> _Available data_
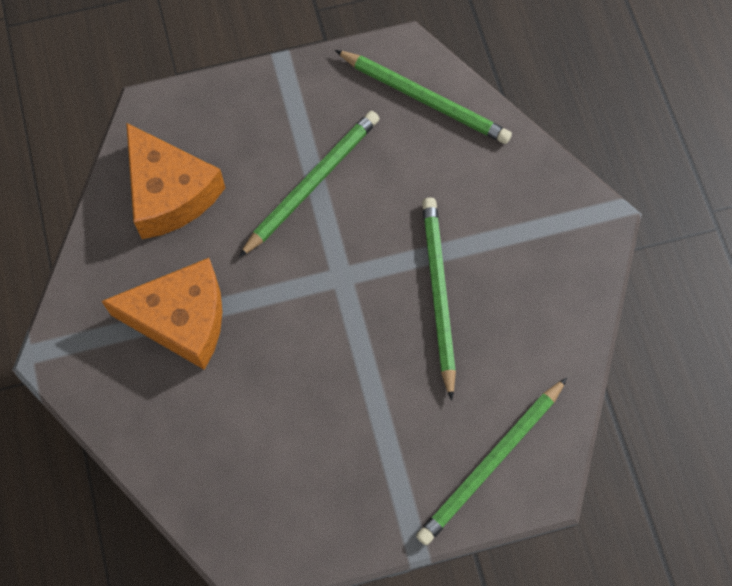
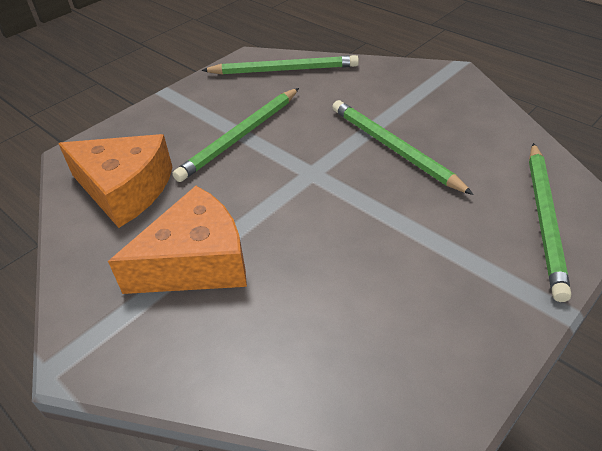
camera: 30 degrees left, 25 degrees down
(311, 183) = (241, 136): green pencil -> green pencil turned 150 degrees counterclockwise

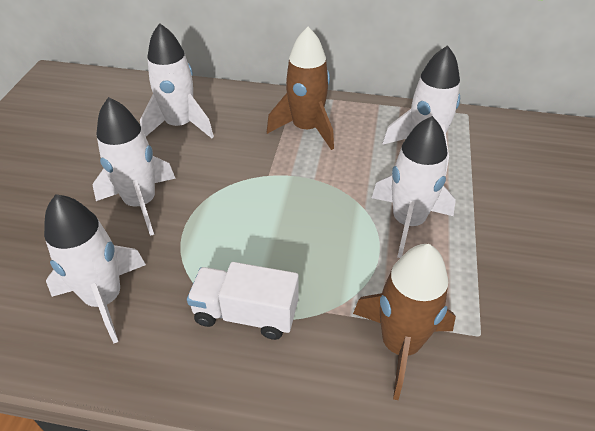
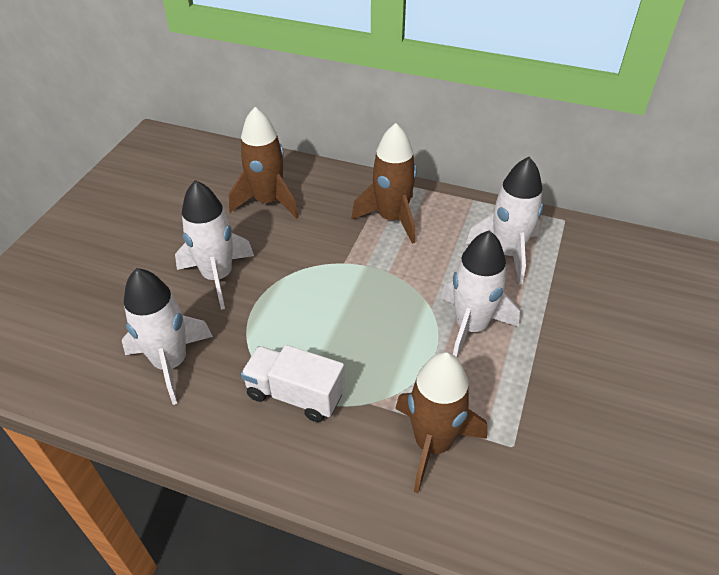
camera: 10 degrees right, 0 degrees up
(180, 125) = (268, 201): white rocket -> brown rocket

* * *

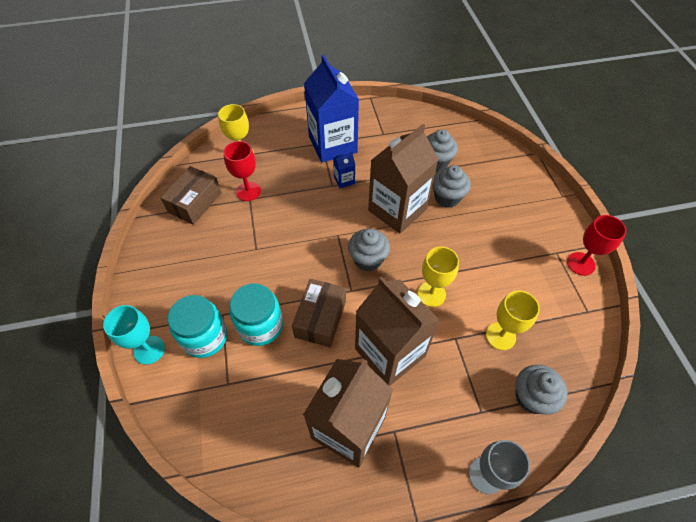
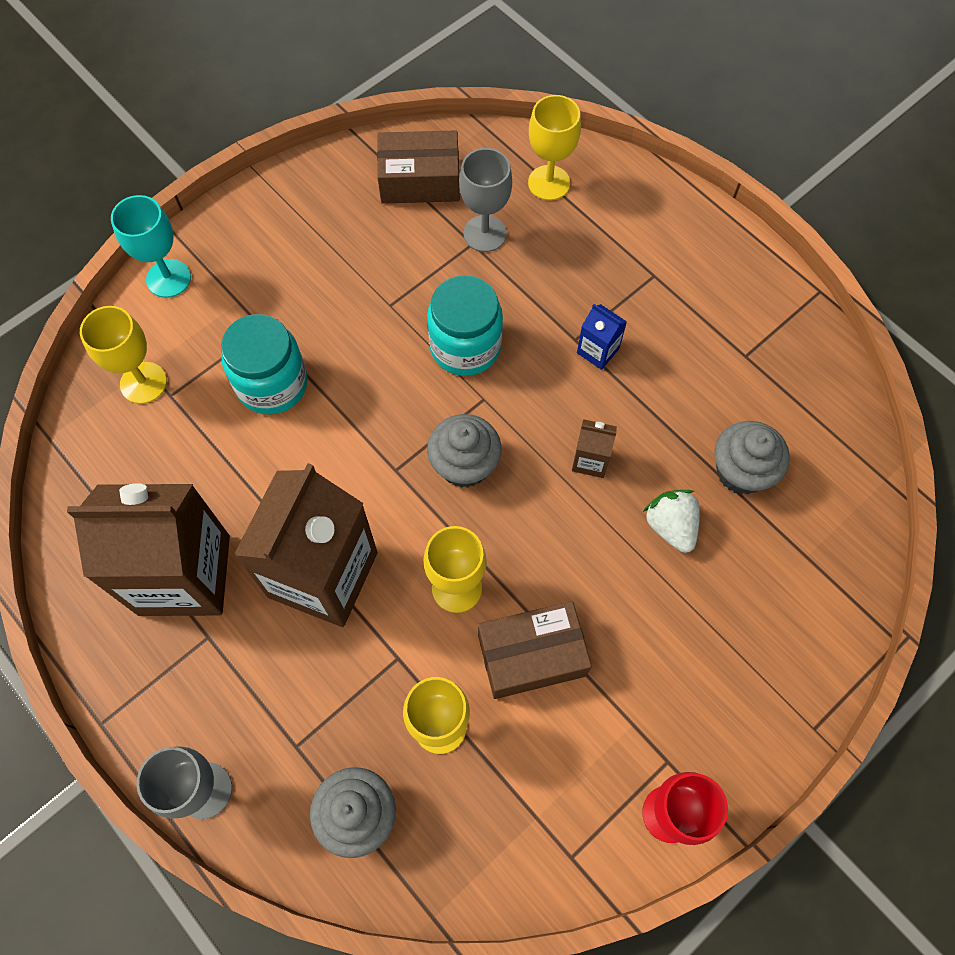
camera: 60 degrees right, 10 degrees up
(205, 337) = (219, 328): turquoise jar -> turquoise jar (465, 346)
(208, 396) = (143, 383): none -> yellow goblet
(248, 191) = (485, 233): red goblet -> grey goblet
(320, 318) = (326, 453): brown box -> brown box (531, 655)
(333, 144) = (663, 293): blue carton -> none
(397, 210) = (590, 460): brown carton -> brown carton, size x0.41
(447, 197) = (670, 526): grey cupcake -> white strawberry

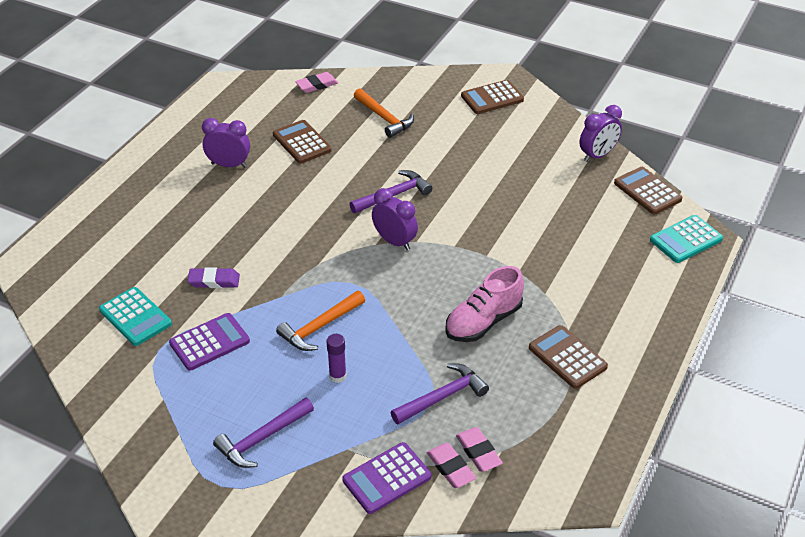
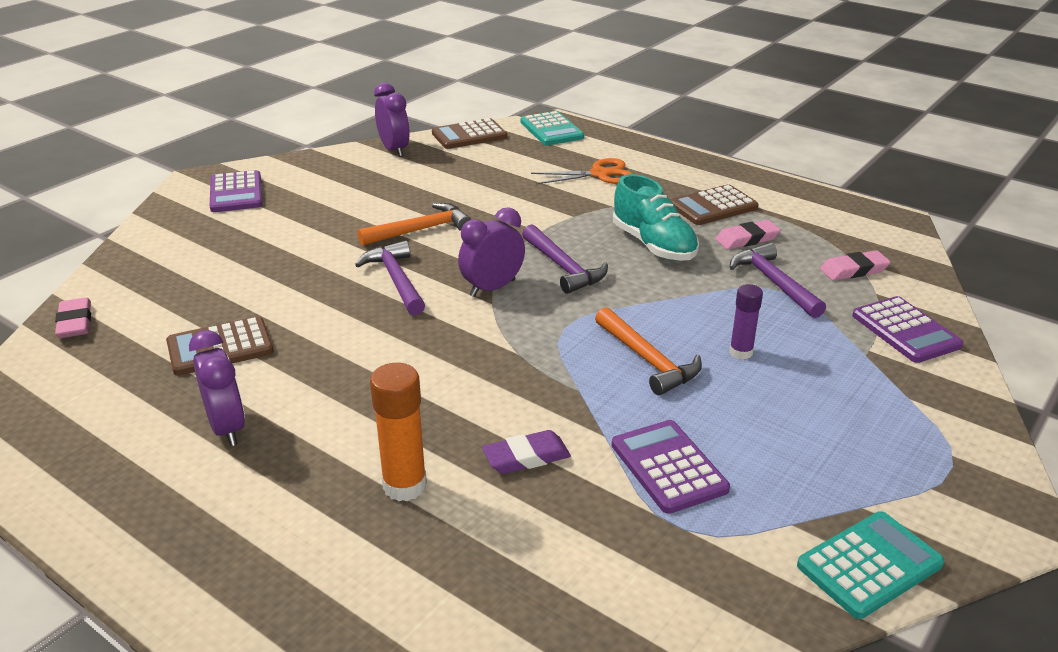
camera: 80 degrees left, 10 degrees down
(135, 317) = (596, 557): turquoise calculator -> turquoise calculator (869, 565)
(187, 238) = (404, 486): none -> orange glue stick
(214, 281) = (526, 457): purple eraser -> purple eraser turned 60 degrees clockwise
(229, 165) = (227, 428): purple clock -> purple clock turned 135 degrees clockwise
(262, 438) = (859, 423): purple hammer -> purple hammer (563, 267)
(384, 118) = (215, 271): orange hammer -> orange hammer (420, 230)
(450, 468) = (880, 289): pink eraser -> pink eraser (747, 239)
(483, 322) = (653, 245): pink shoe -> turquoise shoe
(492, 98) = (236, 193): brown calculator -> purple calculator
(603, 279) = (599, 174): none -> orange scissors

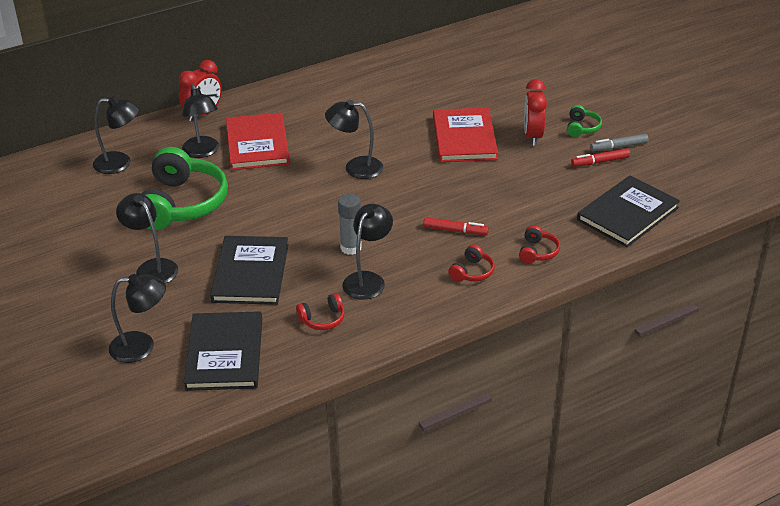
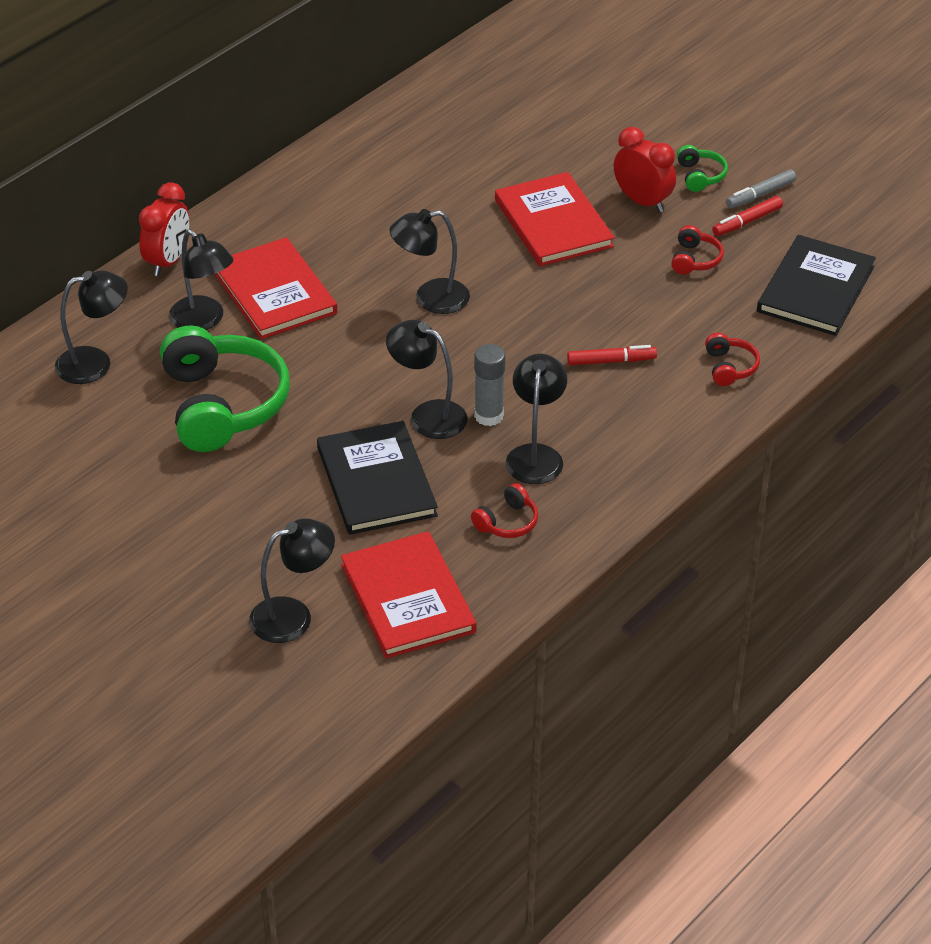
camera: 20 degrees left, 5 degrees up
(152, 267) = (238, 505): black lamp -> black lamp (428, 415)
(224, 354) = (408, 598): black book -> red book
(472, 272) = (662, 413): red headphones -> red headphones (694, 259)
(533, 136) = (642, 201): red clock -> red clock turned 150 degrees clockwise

--

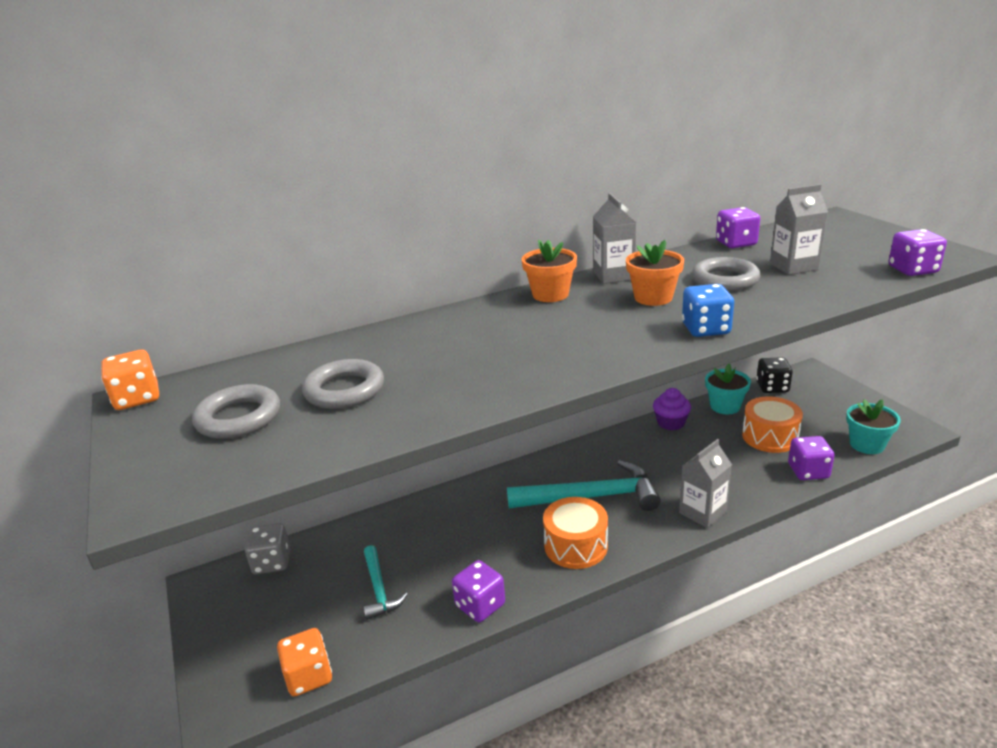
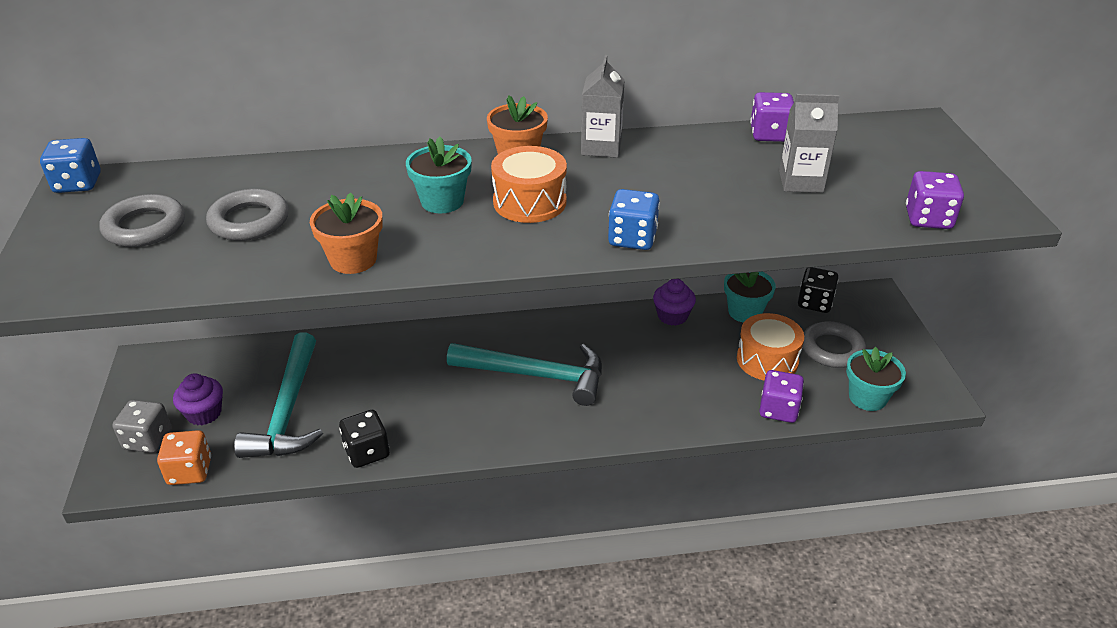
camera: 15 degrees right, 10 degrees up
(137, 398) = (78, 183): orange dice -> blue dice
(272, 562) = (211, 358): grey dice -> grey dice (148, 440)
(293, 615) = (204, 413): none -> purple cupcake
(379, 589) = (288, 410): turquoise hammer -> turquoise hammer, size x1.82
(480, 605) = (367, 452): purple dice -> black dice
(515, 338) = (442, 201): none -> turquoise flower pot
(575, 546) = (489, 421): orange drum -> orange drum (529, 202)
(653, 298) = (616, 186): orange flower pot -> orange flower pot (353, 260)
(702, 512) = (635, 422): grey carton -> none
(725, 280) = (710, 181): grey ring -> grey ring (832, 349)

> _Exercise description_
Set down precisely the lines above between the line holding "(379, 589) = (288, 410): turquoise" and the line holding "(725, 280) = (710, 181): grey", inclusive, and nothing beyond them.

> _Reply to the exercise_
(379, 589) = (288, 410): turquoise hammer -> turquoise hammer, size x1.82
(480, 605) = (367, 452): purple dice -> black dice
(515, 338) = (442, 201): none -> turquoise flower pot
(575, 546) = (489, 421): orange drum -> orange drum (529, 202)
(653, 298) = (616, 186): orange flower pot -> orange flower pot (353, 260)
(702, 512) = (635, 422): grey carton -> none
(725, 280) = (710, 181): grey ring -> grey ring (832, 349)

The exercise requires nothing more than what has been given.